Records supplied:
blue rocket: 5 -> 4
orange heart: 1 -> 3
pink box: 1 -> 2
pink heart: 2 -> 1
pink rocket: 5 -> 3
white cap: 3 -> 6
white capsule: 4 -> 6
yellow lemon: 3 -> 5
==
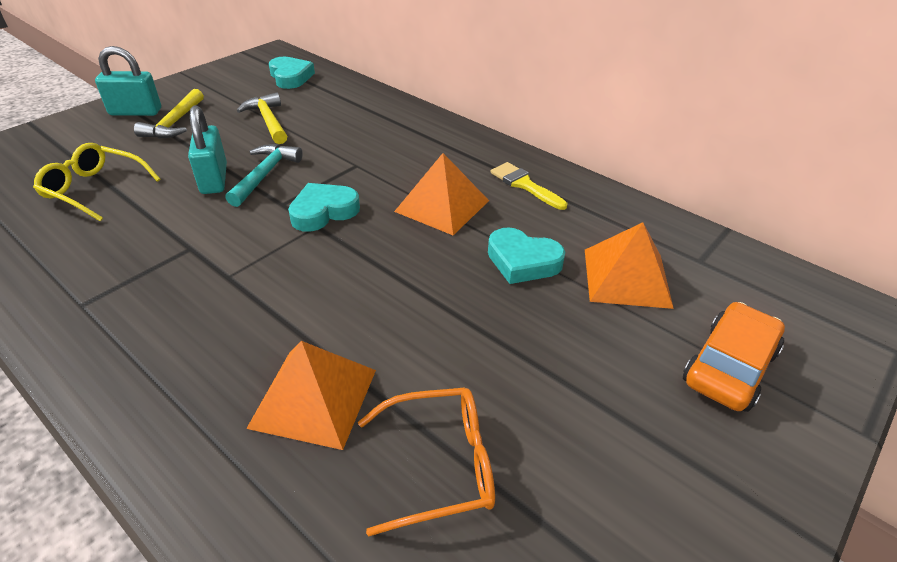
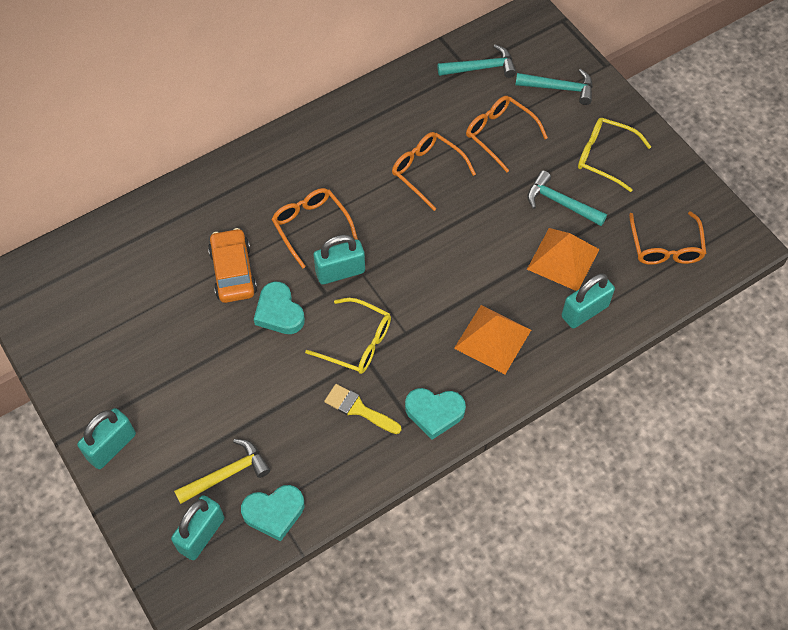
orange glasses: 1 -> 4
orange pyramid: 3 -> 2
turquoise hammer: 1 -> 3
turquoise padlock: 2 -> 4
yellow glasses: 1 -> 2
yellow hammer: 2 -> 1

What is being asked: For this task, write out exactly the lines of the entries above, starting at the line with "turquoise padlock: 2 -> 4" and ending at the line with "yellow hammer: 2 -> 1", both included, and no others.

Solution for this task:
turquoise padlock: 2 -> 4
yellow glasses: 1 -> 2
yellow hammer: 2 -> 1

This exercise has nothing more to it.